GIVEN RECORDS START

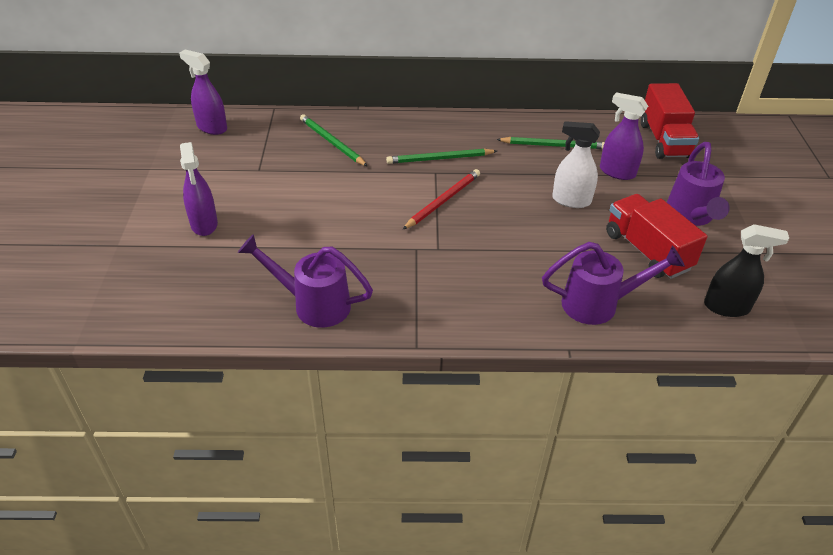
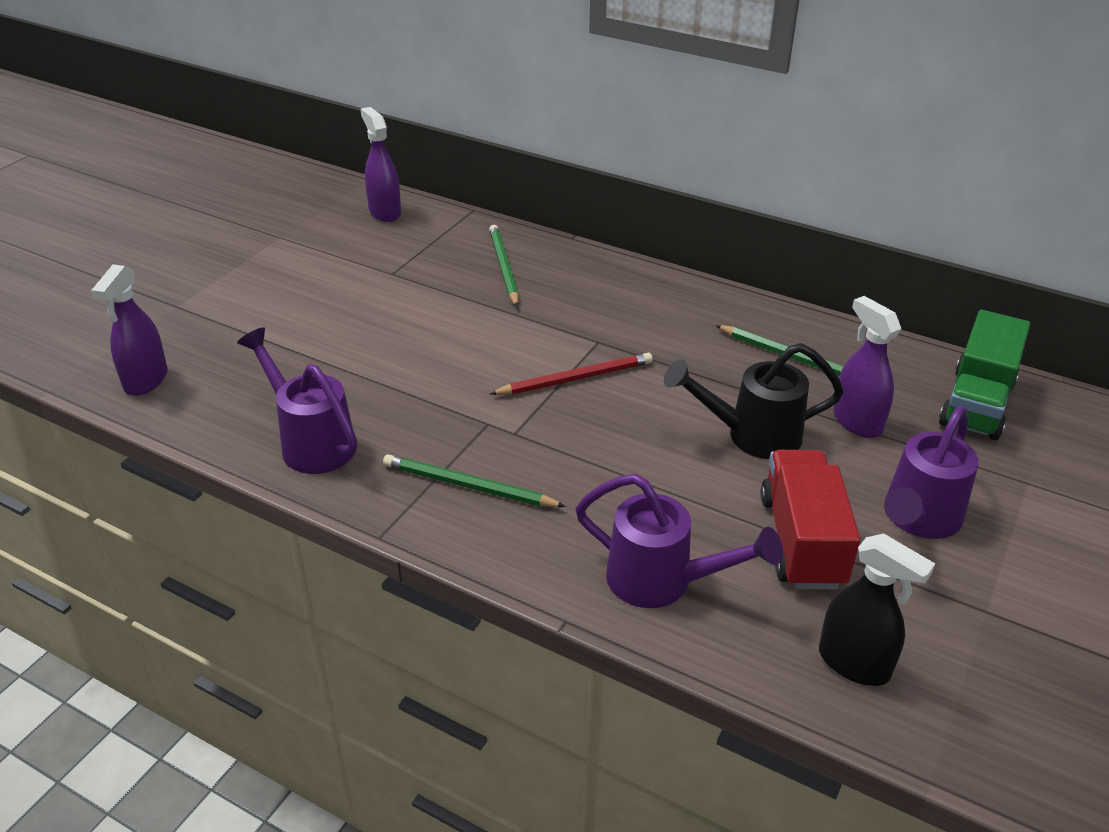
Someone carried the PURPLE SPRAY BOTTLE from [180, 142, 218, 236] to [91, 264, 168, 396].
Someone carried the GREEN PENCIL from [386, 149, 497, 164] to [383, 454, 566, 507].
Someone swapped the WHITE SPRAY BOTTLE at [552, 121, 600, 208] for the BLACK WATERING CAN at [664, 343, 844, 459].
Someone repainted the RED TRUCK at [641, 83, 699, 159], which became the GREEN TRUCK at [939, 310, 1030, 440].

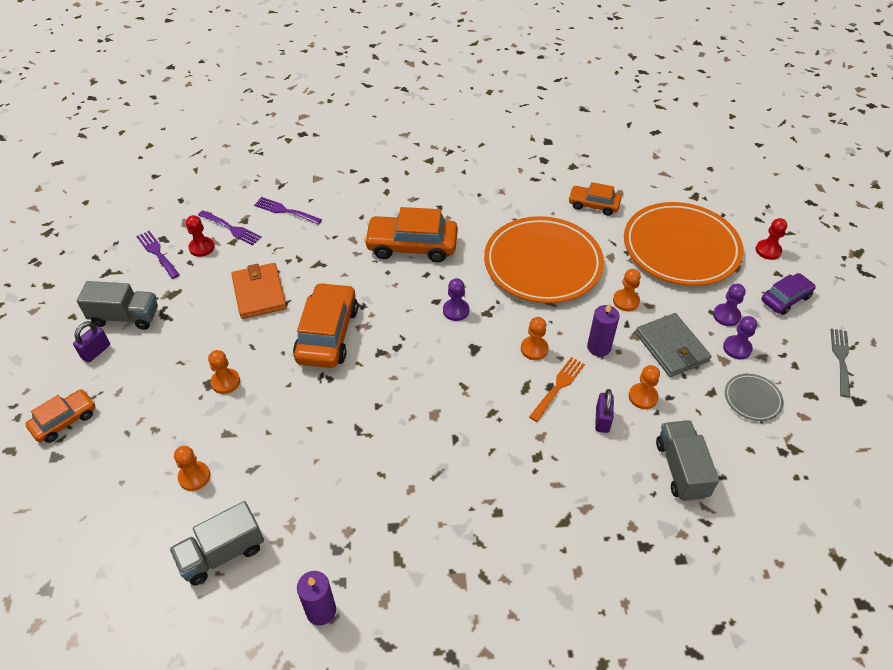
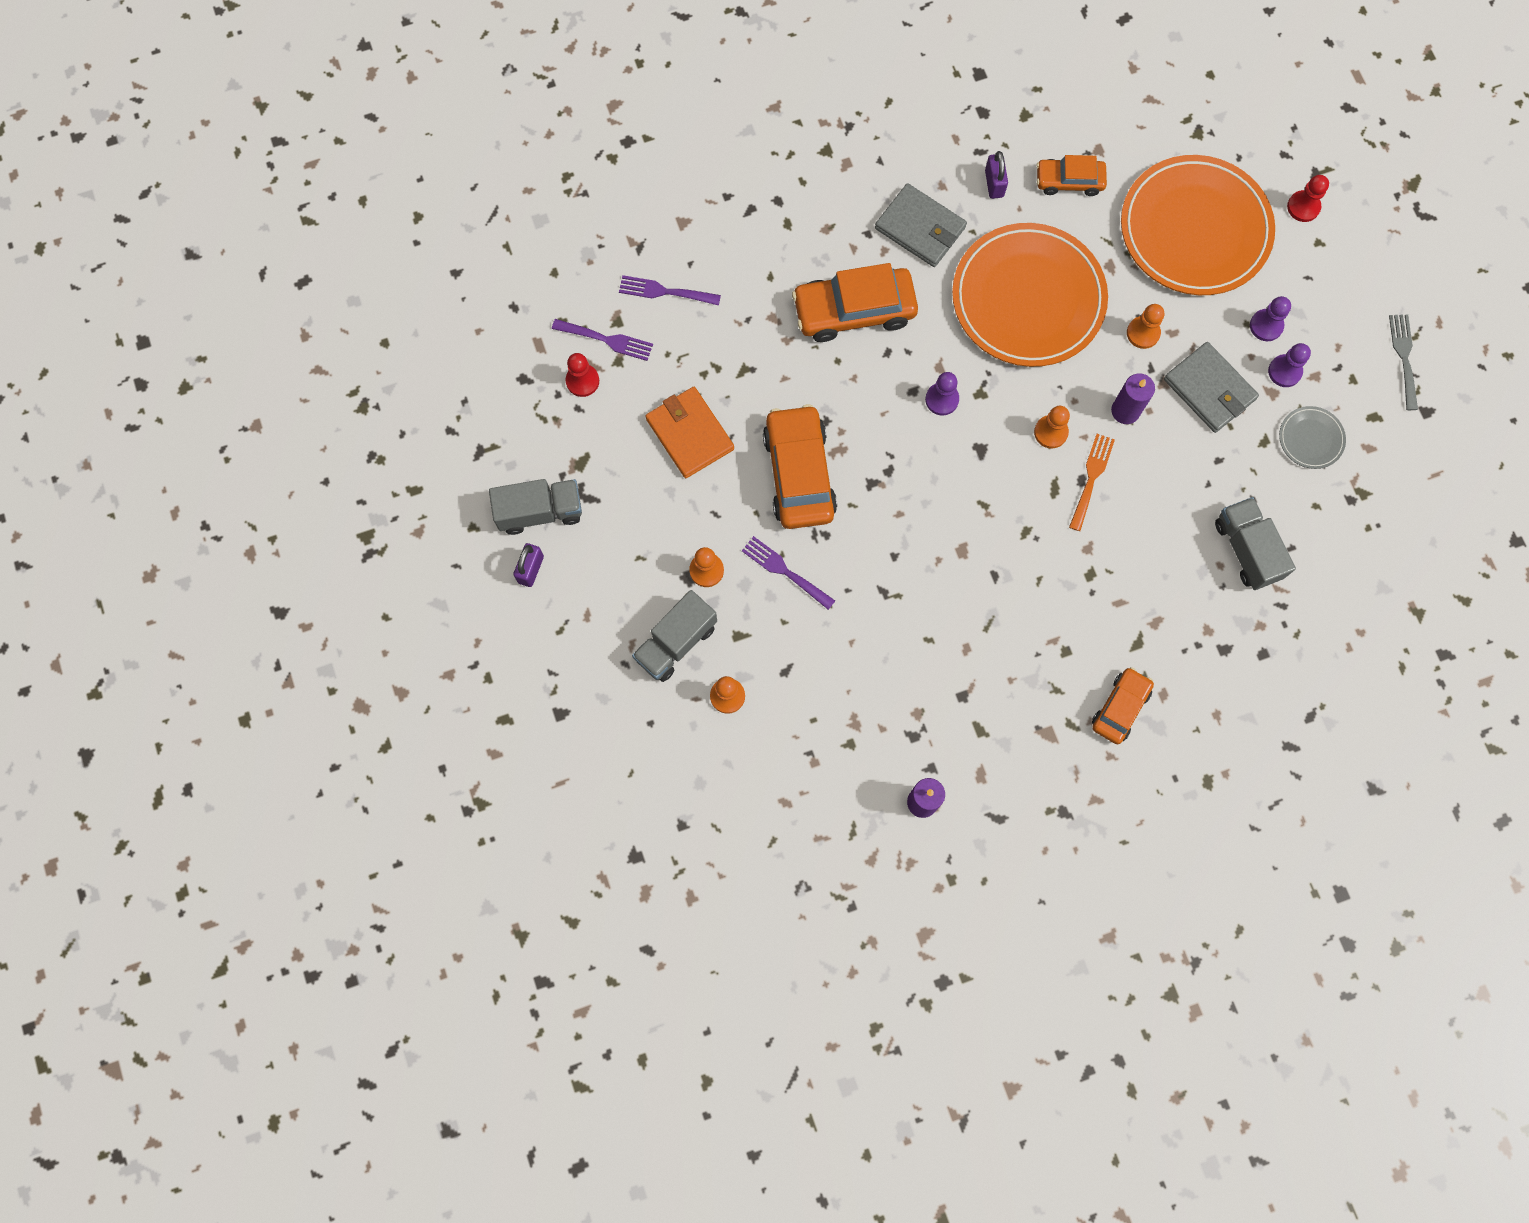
Someone carried the GREY TRUCK from [170, 501, 264, 586] to [632, 590, 717, 682].
Someone carried the PURPLE FORK from [136, 231, 180, 279] to [742, 536, 835, 610].
Someone put down the GREY WALLET at [875, 183, 967, 267].
Someone carried the PURPLE PADLOCK from [595, 389, 614, 433] to [985, 151, 1008, 199].
Someone carried the ORANGE CAR from [26, 389, 95, 443] to [1092, 667, 1154, 744].
Someone took away the ORANGE PAWN at [629, 365, 660, 409].
Someone took away the PURPLE CAR at [761, 273, 816, 315].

GIVEN RECORDS END

Would you output each entry exactly and leave the pictures behind?

Someone carried the PURPLE SPRAY BOTTLE from [180, 142, 218, 236] to [91, 264, 168, 396].
Someone carried the GREEN PENCIL from [386, 149, 497, 164] to [383, 454, 566, 507].
Someone swapped the WHITE SPRAY BOTTLE at [552, 121, 600, 208] for the BLACK WATERING CAN at [664, 343, 844, 459].
Someone repainted the RED TRUCK at [641, 83, 699, 159], which became the GREEN TRUCK at [939, 310, 1030, 440].

Someone carried the GREY TRUCK from [170, 501, 264, 586] to [632, 590, 717, 682].
Someone carried the PURPLE FORK from [136, 231, 180, 279] to [742, 536, 835, 610].
Someone put down the GREY WALLET at [875, 183, 967, 267].
Someone carried the PURPLE PADLOCK from [595, 389, 614, 433] to [985, 151, 1008, 199].
Someone carried the ORANGE CAR from [26, 389, 95, 443] to [1092, 667, 1154, 744].
Someone took away the ORANGE PAWN at [629, 365, 660, 409].
Someone took away the PURPLE CAR at [761, 273, 816, 315].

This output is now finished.